EXERCISE INSTRUCTIONS
In the listing below, find the line containing "camera: 90 degrees right, 5 degrees up" and the line containing "purple egg [298,222,341,255]". Repeat exactly those two lines and every line between them.

EXCERPTED DATA
○ ○ ○ ○ ○

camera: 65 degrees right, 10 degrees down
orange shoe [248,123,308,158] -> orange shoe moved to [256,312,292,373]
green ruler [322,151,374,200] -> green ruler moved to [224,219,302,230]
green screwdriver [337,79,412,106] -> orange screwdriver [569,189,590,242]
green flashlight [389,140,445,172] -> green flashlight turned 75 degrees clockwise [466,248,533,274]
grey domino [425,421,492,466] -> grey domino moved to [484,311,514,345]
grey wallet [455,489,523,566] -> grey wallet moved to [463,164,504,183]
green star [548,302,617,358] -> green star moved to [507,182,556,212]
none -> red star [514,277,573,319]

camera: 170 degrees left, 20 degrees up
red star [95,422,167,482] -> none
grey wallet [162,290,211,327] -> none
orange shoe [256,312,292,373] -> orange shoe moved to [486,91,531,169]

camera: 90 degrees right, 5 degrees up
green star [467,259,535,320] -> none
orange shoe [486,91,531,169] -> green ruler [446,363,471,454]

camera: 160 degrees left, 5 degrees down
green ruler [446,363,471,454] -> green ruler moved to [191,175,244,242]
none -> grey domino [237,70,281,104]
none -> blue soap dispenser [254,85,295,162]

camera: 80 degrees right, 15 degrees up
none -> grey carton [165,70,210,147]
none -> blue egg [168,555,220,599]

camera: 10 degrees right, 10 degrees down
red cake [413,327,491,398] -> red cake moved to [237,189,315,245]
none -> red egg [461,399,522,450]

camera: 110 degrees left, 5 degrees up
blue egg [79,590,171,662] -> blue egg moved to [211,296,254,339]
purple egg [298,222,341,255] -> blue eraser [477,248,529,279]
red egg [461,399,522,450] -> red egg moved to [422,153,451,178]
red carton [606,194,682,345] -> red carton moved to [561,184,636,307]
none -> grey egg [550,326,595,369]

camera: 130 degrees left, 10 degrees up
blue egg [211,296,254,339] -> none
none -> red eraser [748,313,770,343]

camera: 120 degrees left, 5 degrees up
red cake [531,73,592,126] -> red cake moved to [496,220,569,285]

○ ○ ○ ○ ○

ANSWER
camera: 90 degrees right, 5 degrees up
green star [467,259,535,320] -> none
orange shoe [486,91,531,169] -> green ruler [446,363,471,454]

camera: 160 degrees left, 5 degrees down
green ruler [446,363,471,454] -> green ruler moved to [191,175,244,242]
none -> grey domino [237,70,281,104]
none -> blue soap dispenser [254,85,295,162]

camera: 80 degrees right, 15 degrees up
none -> grey carton [165,70,210,147]
none -> blue egg [168,555,220,599]

camera: 10 degrees right, 10 degrees down
red cake [413,327,491,398] -> red cake moved to [237,189,315,245]
none -> red egg [461,399,522,450]

camera: 110 degrees left, 5 degrees up
blue egg [79,590,171,662] -> blue egg moved to [211,296,254,339]
purple egg [298,222,341,255] -> blue eraser [477,248,529,279]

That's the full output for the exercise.